### Exercise goal
Edit everything from the line containing "The height and" down to the line containing "smaller than white matte radiator at right?" so that "beige bath sponge" becomes "gray bath sponge", keeping all else unchanged. Leave the pictures out of your answer.

═════ Data records ═════

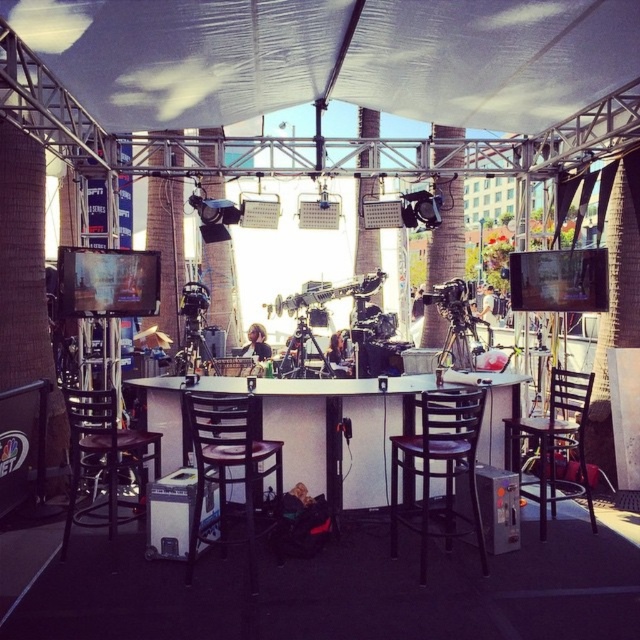
You are a technician setting up equipment for a live broadcast. You need to position a new monitor between the white laminate table at center and the matte black tripod at center. Based on their positions, which object should the monitor be placed closer to?

The white laminate table at center is in front of the matte black tripod at center, so the monitor should be placed closer to the white laminate table at center to maintain alignment with the front setup.

You are a technician setting up for a live broadcast. You need to position a new camera between the white laminate table at center and the brown wooden chair at center. Which object should the camera be placed in front of to ensure it faces the correct direction for the broadcast?

The camera should be placed in front of the white laminate table at center because the brown wooden chair at center is behind it, ensuring the camera faces the table where the participants will be seated.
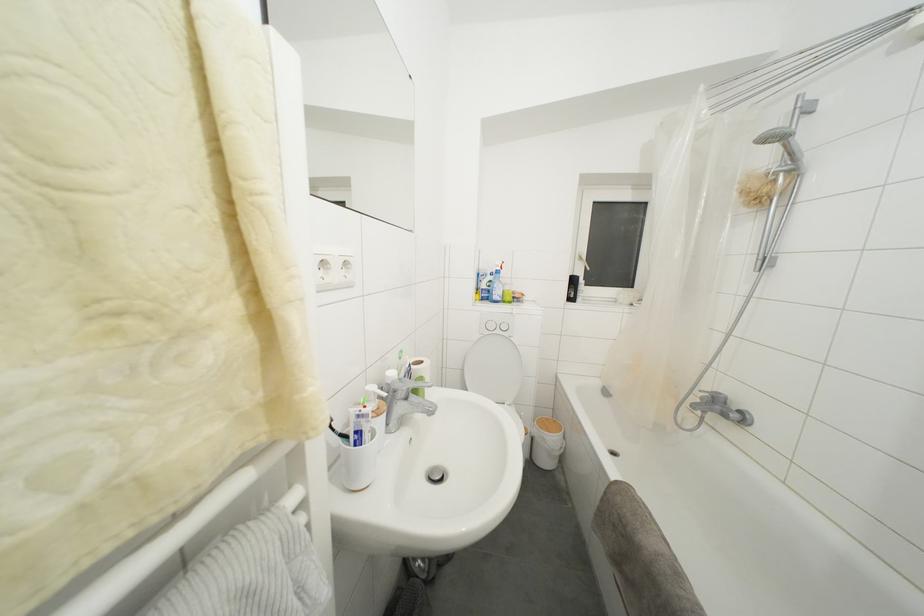
The height and width of the screenshot is (616, 924). Identify the location of beige bath sponge. (640, 556).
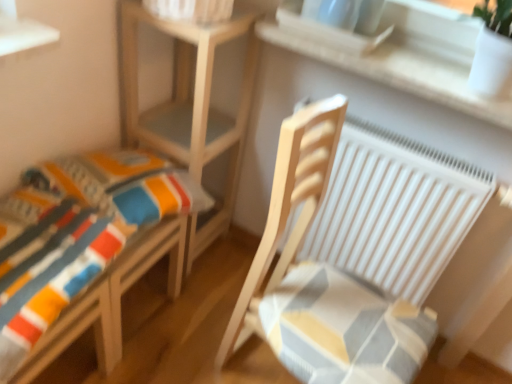
Question: Considering the relative sizes of wooden rocking chair at right and white matte radiator at right in the image provided, is wooden rocking chair at right smaller than white matte radiator at right?

Choices:
 (A) yes
 (B) no

Answer: (B)

Question: Is wooden rocking chair at right not inside white matte radiator at right?

Choices:
 (A) yes
 (B) no

Answer: (A)

Question: From a real-world perspective, is wooden rocking chair at right over white matte radiator at right?

Choices:
 (A) yes
 (B) no

Answer: (A)

Question: Considering the relative sizes of wooden rocking chair at right and white matte radiator at right in the image provided, is wooden rocking chair at right bigger than white matte radiator at right?

Choices:
 (A) yes
 (B) no

Answer: (A)

Question: Is wooden rocking chair at right aimed at white matte radiator at right?

Choices:
 (A) no
 (B) yes

Answer: (A)

Question: Is white matte radiator at right inside or outside of wooden rocking chair at right?

Choices:
 (A) outside
 (B) inside

Answer: (A)

Question: Does point [402, 243] appear closer or farther from the camera than point [395, 336]?

Choices:
 (A) closer
 (B) farther

Answer: (B)

Question: In terms of width, does white matte radiator at right look wider or thinner when compared to wooden rocking chair at right?

Choices:
 (A) wide
 (B) thin

Answer: (B)

Question: From a real-world perspective, is white matte radiator at right positioned above or below wooden rocking chair at right?

Choices:
 (A) above
 (B) below

Answer: (B)

Question: From their relative heights in the image, would you say natural wood table at center is taller or shorter than white stone window sill at upper center?

Choices:
 (A) tall
 (B) short

Answer: (A)

Question: Considering the positions of natural wood table at center and white stone window sill at upper center in the image, is natural wood table at center wider or thinner than white stone window sill at upper center?

Choices:
 (A) wide
 (B) thin

Answer: (B)

Question: From a real-world perspective, is natural wood table at center above or below white stone window sill at upper center?

Choices:
 (A) below
 (B) above

Answer: (A)

Question: Is natural wood table at center in front of or behind white stone window sill at upper center in the image?

Choices:
 (A) front
 (B) behind

Answer: (B)

Question: Is natural wood table at center to the left or to the right of striped fabric cushion at lower left in the image?

Choices:
 (A) right
 (B) left

Answer: (A)

Question: Looking at the image, does natural wood table at center seem bigger or smaller compared to striped fabric cushion at lower left?

Choices:
 (A) small
 (B) big

Answer: (B)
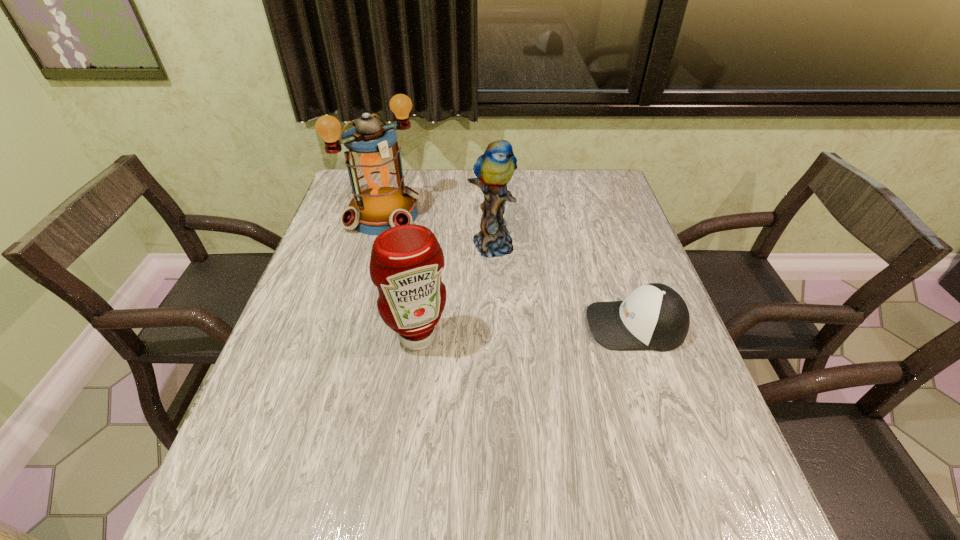
Identify the location of free space on the desktop that is between the second shortest object and the cap and is positioned on the front-facing side of the lantern. point(521,332).

The width and height of the screenshot is (960, 540). What are the coordinates of `free spot on the desktop that is between the third tallest object and the cap and is positioned on the face of the parrot` in the screenshot? It's located at (557, 329).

═════

### Completed exercise
The height and width of the screenshot is (616, 924). Identify the location of gray bath sponge. (640, 556).
Question: Considering the relative sizes of wooden rocking chair at right and white matte radiator at right in the image provided, is wooden rocking chair at right smaller than white matte radiator at right?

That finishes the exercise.